### PROVIDED INFORMATION ###
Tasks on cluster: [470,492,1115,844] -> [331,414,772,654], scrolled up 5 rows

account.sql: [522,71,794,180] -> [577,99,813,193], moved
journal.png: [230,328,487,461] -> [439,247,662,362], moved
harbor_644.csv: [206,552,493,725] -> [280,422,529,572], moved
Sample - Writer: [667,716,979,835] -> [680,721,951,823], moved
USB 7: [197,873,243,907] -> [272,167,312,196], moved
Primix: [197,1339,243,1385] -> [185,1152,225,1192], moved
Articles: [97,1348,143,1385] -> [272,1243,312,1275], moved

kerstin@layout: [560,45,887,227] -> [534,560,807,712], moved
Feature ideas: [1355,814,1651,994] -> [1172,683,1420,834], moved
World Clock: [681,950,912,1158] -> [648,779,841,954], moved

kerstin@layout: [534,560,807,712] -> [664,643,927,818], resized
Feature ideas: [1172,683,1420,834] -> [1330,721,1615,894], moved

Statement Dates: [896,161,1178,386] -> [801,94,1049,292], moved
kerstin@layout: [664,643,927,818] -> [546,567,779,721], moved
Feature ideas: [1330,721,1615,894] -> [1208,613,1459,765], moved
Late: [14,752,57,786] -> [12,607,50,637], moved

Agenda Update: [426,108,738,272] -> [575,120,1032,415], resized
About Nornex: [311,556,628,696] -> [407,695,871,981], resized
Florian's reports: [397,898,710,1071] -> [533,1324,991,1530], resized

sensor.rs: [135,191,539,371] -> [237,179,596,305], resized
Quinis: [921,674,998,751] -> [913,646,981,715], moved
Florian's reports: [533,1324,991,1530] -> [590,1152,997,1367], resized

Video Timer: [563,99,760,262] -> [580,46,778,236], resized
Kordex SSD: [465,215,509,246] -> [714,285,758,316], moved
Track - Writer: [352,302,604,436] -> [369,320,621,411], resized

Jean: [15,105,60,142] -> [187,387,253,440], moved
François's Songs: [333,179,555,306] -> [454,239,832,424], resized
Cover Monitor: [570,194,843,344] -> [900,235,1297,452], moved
###
Go through the listing and copy each line exactly.

Tasks on cluster: [470,492,1115,844] -> [331,414,772,654], scrolled up 5 rows

account.sql: [522,71,794,180] -> [577,99,813,193], moved
journal.png: [230,328,487,461] -> [439,247,662,362], moved
harbor_644.csv: [206,552,493,725] -> [280,422,529,572], moved
Sample - Writer: [667,716,979,835] -> [680,721,951,823], moved
USB 7: [197,873,243,907] -> [272,167,312,196], moved
Primix: [197,1339,243,1385] -> [185,1152,225,1192], moved
Articles: [97,1348,143,1385] -> [272,1243,312,1275], moved

kerstin@layout: [560,45,887,227] -> [534,560,807,712], moved
Feature ideas: [1355,814,1651,994] -> [1172,683,1420,834], moved
World Clock: [681,950,912,1158] -> [648,779,841,954], moved

kerstin@layout: [534,560,807,712] -> [664,643,927,818], resized
Feature ideas: [1172,683,1420,834] -> [1330,721,1615,894], moved

Statement Dates: [896,161,1178,386] -> [801,94,1049,292], moved
kerstin@layout: [664,643,927,818] -> [546,567,779,721], moved
Feature ideas: [1330,721,1615,894] -> [1208,613,1459,765], moved
Late: [14,752,57,786] -> [12,607,50,637], moved

Agenda Update: [426,108,738,272] -> [575,120,1032,415], resized
About Nornex: [311,556,628,696] -> [407,695,871,981], resized
Florian's reports: [397,898,710,1071] -> [533,1324,991,1530], resized

sensor.rs: [135,191,539,371] -> [237,179,596,305], resized
Quinis: [921,674,998,751] -> [913,646,981,715], moved
Florian's reports: [533,1324,991,1530] -> [590,1152,997,1367], resized

Video Timer: [563,99,760,262] -> [580,46,778,236], resized
Kordex SSD: [465,215,509,246] -> [714,285,758,316], moved
Track - Writer: [352,302,604,436] -> [369,320,621,411], resized

Jean: [15,105,60,142] -> [187,387,253,440], moved
François's Songs: [333,179,555,306] -> [454,239,832,424], resized
Cover Monitor: [570,194,843,344] -> [900,235,1297,452], moved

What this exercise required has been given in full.